From the line containing "J2 pin 2: AC1 -> AC2" to the last line below, retype everything word for word.

★ ★ ★ ★ ★

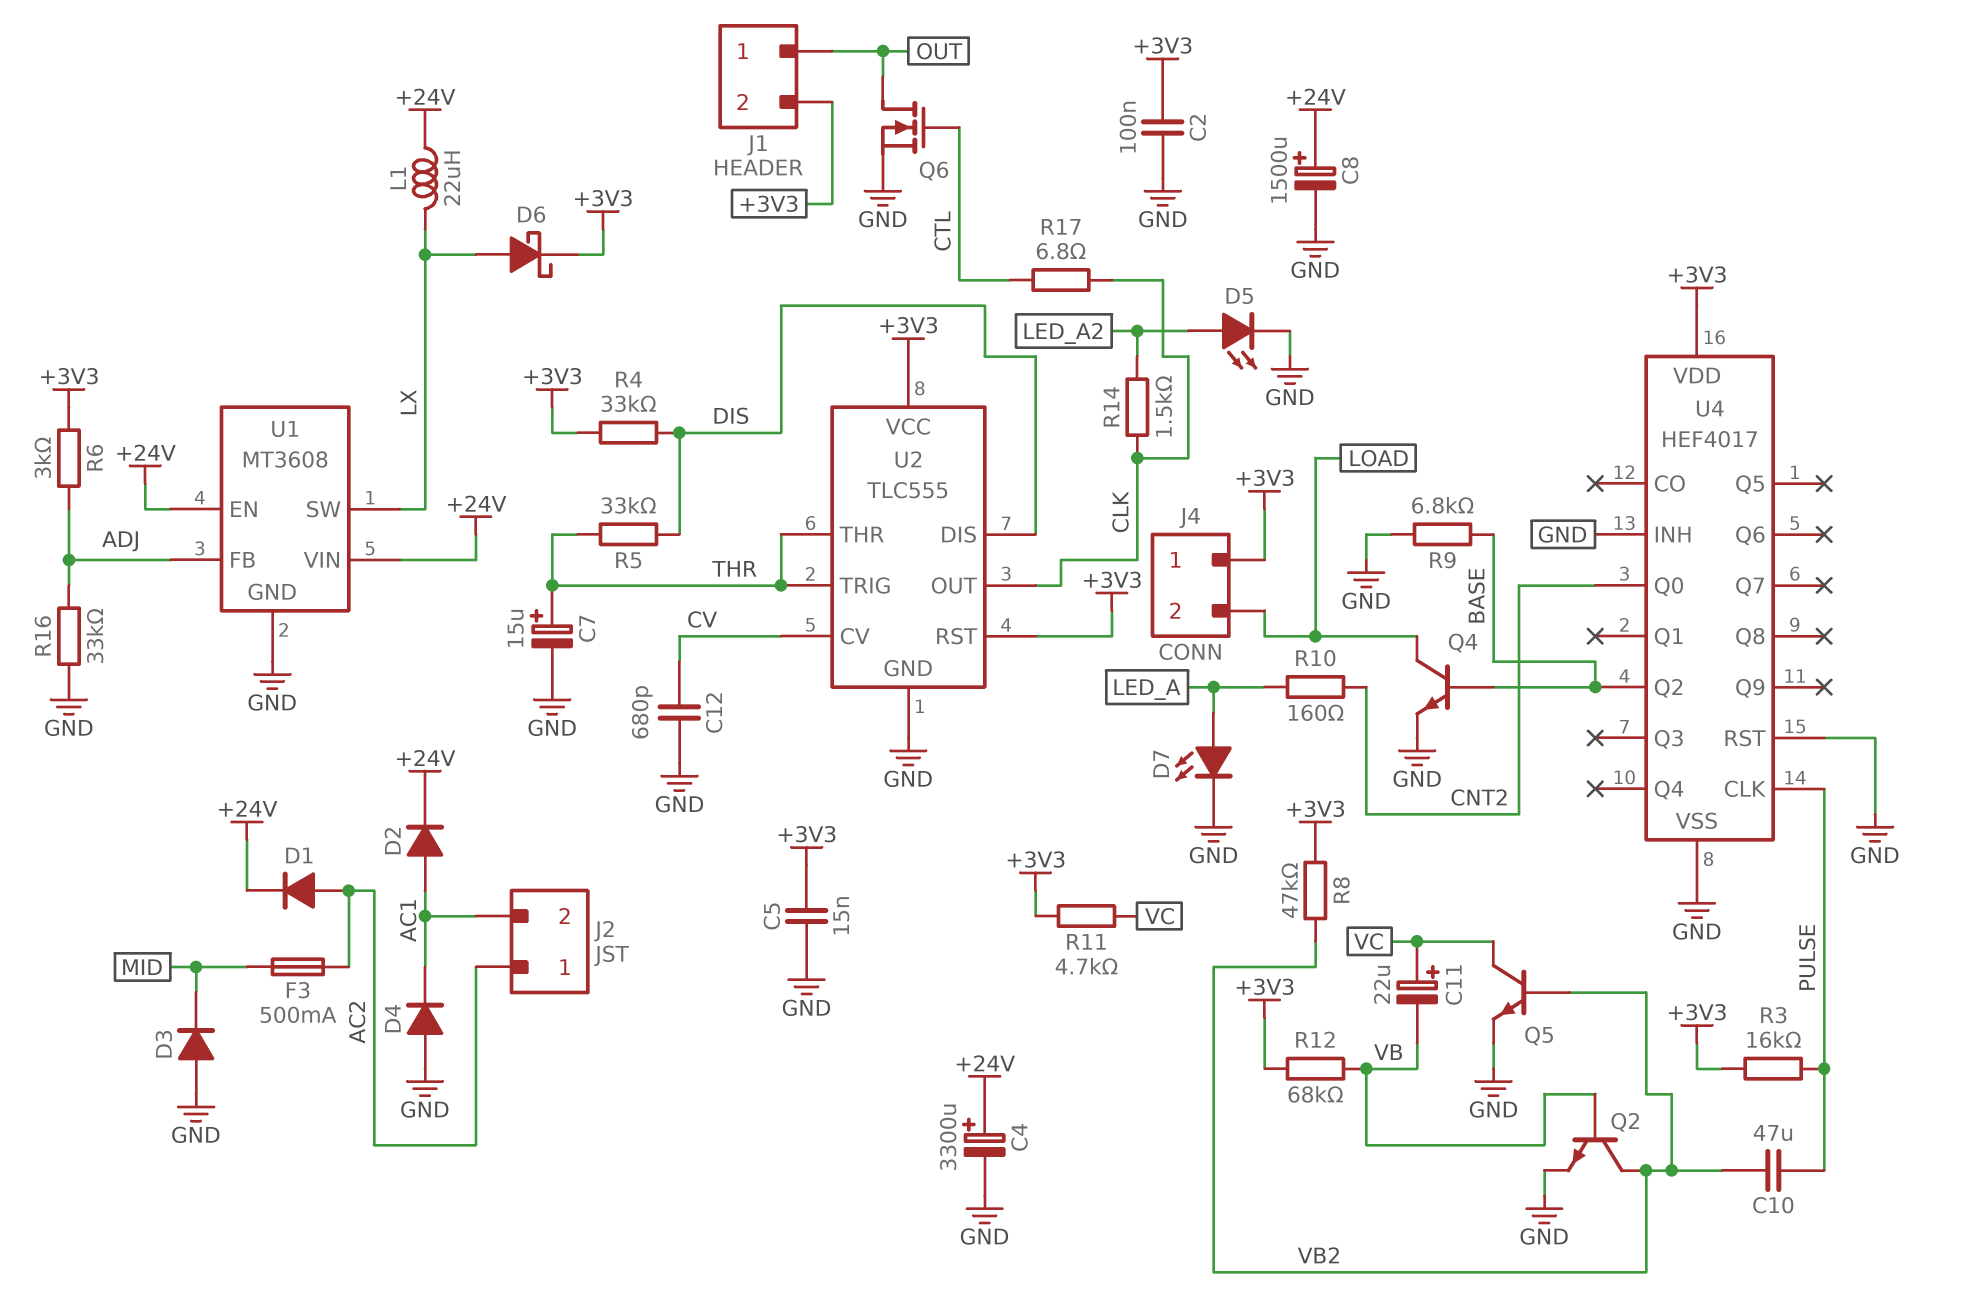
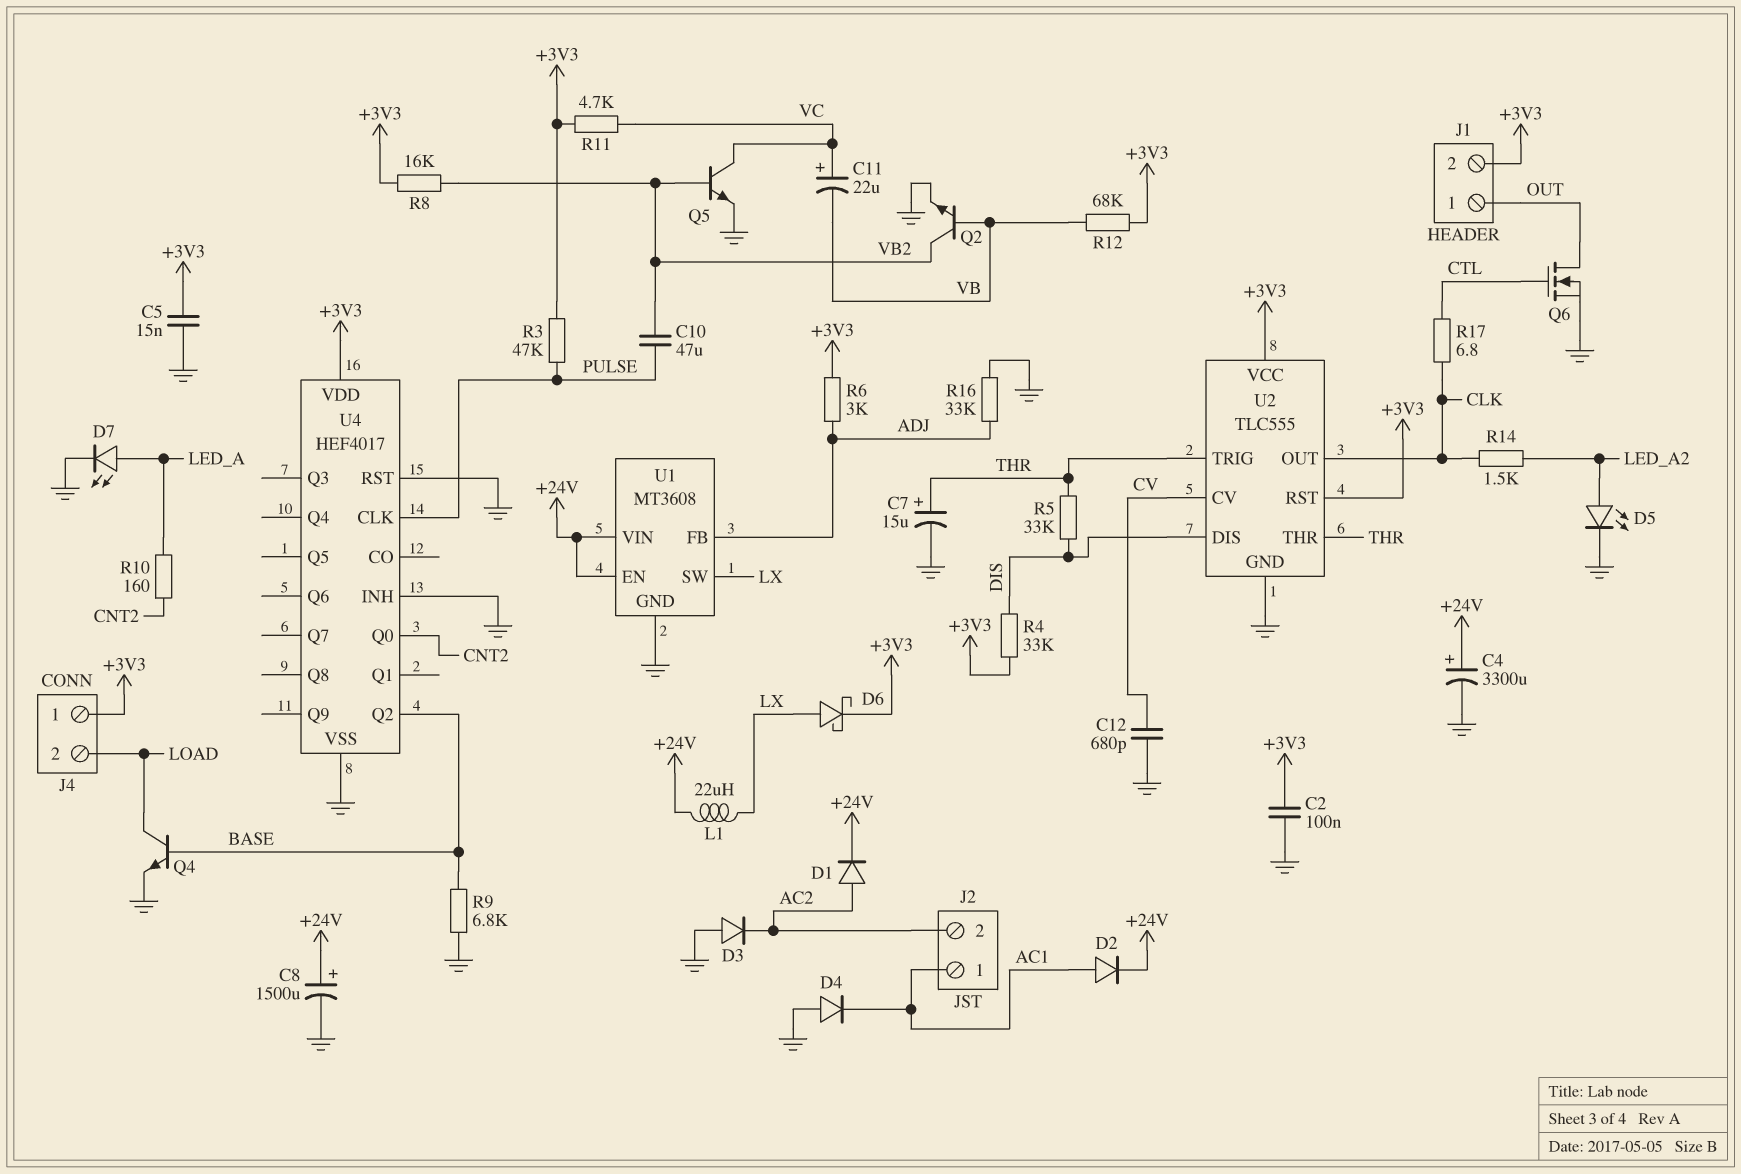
D3: diode (A GND, K MID) -> diode (A GND, K AC2)
F3: 500mA (AC2, MID) -> none
J2 pin 1: AC2 -> AC1
J2 pin 2: AC1 -> AC2
R3: 16k (+3V3, PULSE) -> 47k (+3V3, PULSE)
R8: 47k (+3V3, VB2) -> 16k (+3V3, VB2)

★ ★ ★ ★ ★

RESPONSE AREA.
J2 pin 2: AC1 -> AC2
R3: 16k (+3V3, PULSE) -> 47k (+3V3, PULSE)
R8: 47k (+3V3, VB2) -> 16k (+3V3, VB2)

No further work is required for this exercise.